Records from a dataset
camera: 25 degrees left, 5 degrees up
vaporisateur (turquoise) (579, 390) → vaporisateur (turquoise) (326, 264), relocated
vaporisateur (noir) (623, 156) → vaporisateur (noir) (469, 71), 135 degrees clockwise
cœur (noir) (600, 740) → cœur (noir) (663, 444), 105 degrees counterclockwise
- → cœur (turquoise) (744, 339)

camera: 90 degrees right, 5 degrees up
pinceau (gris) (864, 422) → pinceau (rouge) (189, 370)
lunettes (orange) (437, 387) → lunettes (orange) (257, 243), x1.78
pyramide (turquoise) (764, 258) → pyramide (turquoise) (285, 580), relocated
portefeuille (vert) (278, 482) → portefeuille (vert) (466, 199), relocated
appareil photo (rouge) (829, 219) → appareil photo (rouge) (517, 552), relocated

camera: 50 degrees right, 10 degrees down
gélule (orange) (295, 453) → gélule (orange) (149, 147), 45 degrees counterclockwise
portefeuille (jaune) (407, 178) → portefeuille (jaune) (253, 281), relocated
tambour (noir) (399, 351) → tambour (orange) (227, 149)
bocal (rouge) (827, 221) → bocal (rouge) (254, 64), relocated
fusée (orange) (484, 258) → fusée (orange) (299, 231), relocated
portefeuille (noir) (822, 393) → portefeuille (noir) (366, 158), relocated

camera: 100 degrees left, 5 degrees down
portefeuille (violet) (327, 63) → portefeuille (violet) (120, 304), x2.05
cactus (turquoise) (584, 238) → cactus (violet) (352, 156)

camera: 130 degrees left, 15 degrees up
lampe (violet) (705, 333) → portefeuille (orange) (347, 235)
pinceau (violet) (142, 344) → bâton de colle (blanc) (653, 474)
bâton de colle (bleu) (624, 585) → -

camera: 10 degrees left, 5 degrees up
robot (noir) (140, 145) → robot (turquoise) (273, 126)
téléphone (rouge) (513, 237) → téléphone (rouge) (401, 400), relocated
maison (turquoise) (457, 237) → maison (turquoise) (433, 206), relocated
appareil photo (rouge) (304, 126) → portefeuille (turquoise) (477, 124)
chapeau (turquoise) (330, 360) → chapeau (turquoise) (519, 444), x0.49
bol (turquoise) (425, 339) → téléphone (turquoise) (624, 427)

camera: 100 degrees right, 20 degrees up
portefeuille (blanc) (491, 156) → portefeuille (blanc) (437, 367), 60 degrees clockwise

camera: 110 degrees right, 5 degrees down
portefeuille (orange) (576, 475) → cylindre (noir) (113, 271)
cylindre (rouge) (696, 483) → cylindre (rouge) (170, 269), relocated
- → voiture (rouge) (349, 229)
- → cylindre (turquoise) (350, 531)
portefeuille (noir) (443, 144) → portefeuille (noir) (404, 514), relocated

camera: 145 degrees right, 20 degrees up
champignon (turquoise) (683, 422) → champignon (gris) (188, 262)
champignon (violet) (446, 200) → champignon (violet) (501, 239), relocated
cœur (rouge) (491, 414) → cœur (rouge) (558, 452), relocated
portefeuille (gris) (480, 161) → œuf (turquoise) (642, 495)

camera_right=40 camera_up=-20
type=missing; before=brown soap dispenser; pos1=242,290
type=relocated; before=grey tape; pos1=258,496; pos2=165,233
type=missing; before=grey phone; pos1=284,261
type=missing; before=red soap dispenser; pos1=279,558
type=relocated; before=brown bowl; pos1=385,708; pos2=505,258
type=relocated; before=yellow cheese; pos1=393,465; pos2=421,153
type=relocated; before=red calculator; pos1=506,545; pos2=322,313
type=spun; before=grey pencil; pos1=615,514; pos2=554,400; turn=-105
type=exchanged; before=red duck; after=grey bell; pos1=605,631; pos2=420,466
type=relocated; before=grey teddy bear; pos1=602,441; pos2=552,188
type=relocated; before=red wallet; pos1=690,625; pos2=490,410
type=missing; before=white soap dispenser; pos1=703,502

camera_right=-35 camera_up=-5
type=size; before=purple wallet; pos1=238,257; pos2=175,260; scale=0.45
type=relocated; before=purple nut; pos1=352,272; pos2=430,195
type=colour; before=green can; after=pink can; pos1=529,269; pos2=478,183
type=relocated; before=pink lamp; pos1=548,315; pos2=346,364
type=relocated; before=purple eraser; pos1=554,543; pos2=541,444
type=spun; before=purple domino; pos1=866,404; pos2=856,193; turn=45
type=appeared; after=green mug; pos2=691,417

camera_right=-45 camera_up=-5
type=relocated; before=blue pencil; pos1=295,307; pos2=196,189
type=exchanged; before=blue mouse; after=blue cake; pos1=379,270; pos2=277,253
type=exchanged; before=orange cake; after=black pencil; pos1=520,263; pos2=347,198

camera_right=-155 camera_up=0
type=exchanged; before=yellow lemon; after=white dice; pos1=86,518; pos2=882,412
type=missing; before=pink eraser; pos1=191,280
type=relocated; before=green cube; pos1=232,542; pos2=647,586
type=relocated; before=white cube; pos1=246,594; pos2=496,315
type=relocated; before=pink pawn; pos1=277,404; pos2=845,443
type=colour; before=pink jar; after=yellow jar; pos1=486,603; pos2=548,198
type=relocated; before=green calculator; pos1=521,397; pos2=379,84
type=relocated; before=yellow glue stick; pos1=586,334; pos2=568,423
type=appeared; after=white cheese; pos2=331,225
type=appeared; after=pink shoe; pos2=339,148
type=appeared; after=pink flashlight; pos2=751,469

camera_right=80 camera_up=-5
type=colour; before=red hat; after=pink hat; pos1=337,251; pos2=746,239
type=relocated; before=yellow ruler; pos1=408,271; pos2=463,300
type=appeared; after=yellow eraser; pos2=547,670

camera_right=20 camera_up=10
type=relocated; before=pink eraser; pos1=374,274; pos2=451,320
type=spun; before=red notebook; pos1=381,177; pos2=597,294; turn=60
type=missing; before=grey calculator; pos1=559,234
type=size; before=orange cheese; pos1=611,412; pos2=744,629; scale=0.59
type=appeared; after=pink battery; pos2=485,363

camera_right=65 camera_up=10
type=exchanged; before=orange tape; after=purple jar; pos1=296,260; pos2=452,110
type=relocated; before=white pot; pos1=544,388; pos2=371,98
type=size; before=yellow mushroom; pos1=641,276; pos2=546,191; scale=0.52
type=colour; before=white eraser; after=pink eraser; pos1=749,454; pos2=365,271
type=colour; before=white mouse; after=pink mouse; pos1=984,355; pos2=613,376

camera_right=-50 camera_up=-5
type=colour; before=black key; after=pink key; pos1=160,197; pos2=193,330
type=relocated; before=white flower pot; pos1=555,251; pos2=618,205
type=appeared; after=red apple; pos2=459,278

-- Action item --
Your reply should contain every entry, repeated exactly.

-- Output --
camera: 25 degrees left, 5 degrees up
vaporisateur (turquoise) (579, 390) → vaporisateur (turquoise) (326, 264), relocated
vaporisateur (noir) (623, 156) → vaporisateur (noir) (469, 71), 135 degrees clockwise
cœur (noir) (600, 740) → cœur (noir) (663, 444), 105 degrees counterclockwise
- → cœur (turquoise) (744, 339)

camera: 90 degrees right, 5 degrees up
pinceau (gris) (864, 422) → pinceau (rouge) (189, 370)
lunettes (orange) (437, 387) → lunettes (orange) (257, 243), x1.78
pyramide (turquoise) (764, 258) → pyramide (turquoise) (285, 580), relocated
portefeuille (vert) (278, 482) → portefeuille (vert) (466, 199), relocated
appareil photo (rouge) (829, 219) → appareil photo (rouge) (517, 552), relocated

camera: 50 degrees right, 10 degrees down
gélule (orange) (295, 453) → gélule (orange) (149, 147), 45 degrees counterclockwise
portefeuille (jaune) (407, 178) → portefeuille (jaune) (253, 281), relocated
tambour (noir) (399, 351) → tambour (orange) (227, 149)
bocal (rouge) (827, 221) → bocal (rouge) (254, 64), relocated
fusée (orange) (484, 258) → fusée (orange) (299, 231), relocated
portefeuille (noir) (822, 393) → portefeuille (noir) (366, 158), relocated

camera: 100 degrees left, 5 degrees down
portefeuille (violet) (327, 63) → portefeuille (violet) (120, 304), x2.05
cactus (turquoise) (584, 238) → cactus (violet) (352, 156)

camera: 130 degrees left, 15 degrees up
lampe (violet) (705, 333) → portefeuille (orange) (347, 235)
pinceau (violet) (142, 344) → bâton de colle (blanc) (653, 474)
bâton de colle (bleu) (624, 585) → -

camera: 10 degrees left, 5 degrees up
robot (noir) (140, 145) → robot (turquoise) (273, 126)
téléphone (rouge) (513, 237) → téléphone (rouge) (401, 400), relocated
maison (turquoise) (457, 237) → maison (turquoise) (433, 206), relocated
appareil photo (rouge) (304, 126) → portefeuille (turquoise) (477, 124)
chapeau (turquoise) (330, 360) → chapeau (turquoise) (519, 444), x0.49
bol (turquoise) (425, 339) → téléphone (turquoise) (624, 427)

camera: 100 degrees right, 20 degrees up
portefeuille (blanc) (491, 156) → portefeuille (blanc) (437, 367), 60 degrees clockwise

camera: 110 degrees right, 5 degrees down
portefeuille (orange) (576, 475) → cylindre (noir) (113, 271)
cylindre (rouge) (696, 483) → cylindre (rouge) (170, 269), relocated
- → voiture (rouge) (349, 229)
- → cylindre (turquoise) (350, 531)
portefeuille (noir) (443, 144) → portefeuille (noir) (404, 514), relocated

camera: 145 degrees right, 20 degrees up
champignon (turquoise) (683, 422) → champignon (gris) (188, 262)
champignon (violet) (446, 200) → champignon (violet) (501, 239), relocated
cœur (rouge) (491, 414) → cœur (rouge) (558, 452), relocated
portefeuille (gris) (480, 161) → œuf (turquoise) (642, 495)

camera_right=40 camera_up=-20
type=missing; before=brown soap dispenser; pos1=242,290
type=relocated; before=grey tape; pos1=258,496; pos2=165,233
type=missing; before=grey phone; pos1=284,261
type=missing; before=red soap dispenser; pos1=279,558
type=relocated; before=brown bowl; pos1=385,708; pos2=505,258
type=relocated; before=yellow cheese; pos1=393,465; pos2=421,153
type=relocated; before=red calculator; pos1=506,545; pos2=322,313
type=spun; before=grey pencil; pos1=615,514; pos2=554,400; turn=-105
type=exchanged; before=red duck; after=grey bell; pos1=605,631; pos2=420,466
type=relocated; before=grey teddy bear; pos1=602,441; pos2=552,188
type=relocated; before=red wallet; pos1=690,625; pos2=490,410
type=missing; before=white soap dispenser; pos1=703,502

camera_right=-35 camera_up=-5
type=size; before=purple wallet; pos1=238,257; pos2=175,260; scale=0.45
type=relocated; before=purple nut; pos1=352,272; pos2=430,195
type=colour; before=green can; after=pink can; pos1=529,269; pos2=478,183
type=relocated; before=pink lamp; pos1=548,315; pos2=346,364
type=relocated; before=purple eraser; pos1=554,543; pos2=541,444
type=spun; before=purple domino; pos1=866,404; pos2=856,193; turn=45
type=appeared; after=green mug; pos2=691,417

camera_right=-45 camera_up=-5
type=relocated; before=blue pencil; pos1=295,307; pos2=196,189
type=exchanged; before=blue mouse; after=blue cake; pos1=379,270; pos2=277,253
type=exchanged; before=orange cake; after=black pencil; pos1=520,263; pos2=347,198

camera_right=-155 camera_up=0
type=exchanged; before=yellow lemon; after=white dice; pos1=86,518; pos2=882,412
type=missing; before=pink eraser; pos1=191,280
type=relocated; before=green cube; pos1=232,542; pos2=647,586
type=relocated; before=white cube; pos1=246,594; pos2=496,315
type=relocated; before=pink pawn; pos1=277,404; pos2=845,443
type=colour; before=pink jar; after=yellow jar; pos1=486,603; pos2=548,198
type=relocated; before=green calculator; pos1=521,397; pos2=379,84
type=relocated; before=yellow glue stick; pos1=586,334; pos2=568,423
type=appeared; after=white cheese; pos2=331,225
type=appeared; after=pink shoe; pos2=339,148
type=appeared; after=pink flashlight; pos2=751,469

camera_right=80 camera_up=-5
type=colour; before=red hat; after=pink hat; pos1=337,251; pos2=746,239
type=relocated; before=yellow ruler; pos1=408,271; pos2=463,300
type=appeared; after=yellow eraser; pos2=547,670

camera_right=20 camera_up=10
type=relocated; before=pink eraser; pos1=374,274; pos2=451,320
type=spun; before=red notebook; pos1=381,177; pos2=597,294; turn=60
type=missing; before=grey calculator; pos1=559,234
type=size; before=orange cheese; pos1=611,412; pos2=744,629; scale=0.59
type=appeared; after=pink battery; pos2=485,363

camera_right=65 camera_up=10
type=exchanged; before=orange tape; after=purple jar; pos1=296,260; pos2=452,110
type=relocated; before=white pot; pos1=544,388; pos2=371,98
type=size; before=yellow mushroom; pos1=641,276; pos2=546,191; scale=0.52
type=colour; before=white eraser; after=pink eraser; pos1=749,454; pos2=365,271
type=colour; before=white mouse; after=pink mouse; pos1=984,355; pos2=613,376

camera_right=-50 camera_up=-5
type=colour; before=black key; after=pink key; pos1=160,197; pos2=193,330
type=relocated; before=white flower pot; pos1=555,251; pos2=618,205
type=appeared; after=red apple; pos2=459,278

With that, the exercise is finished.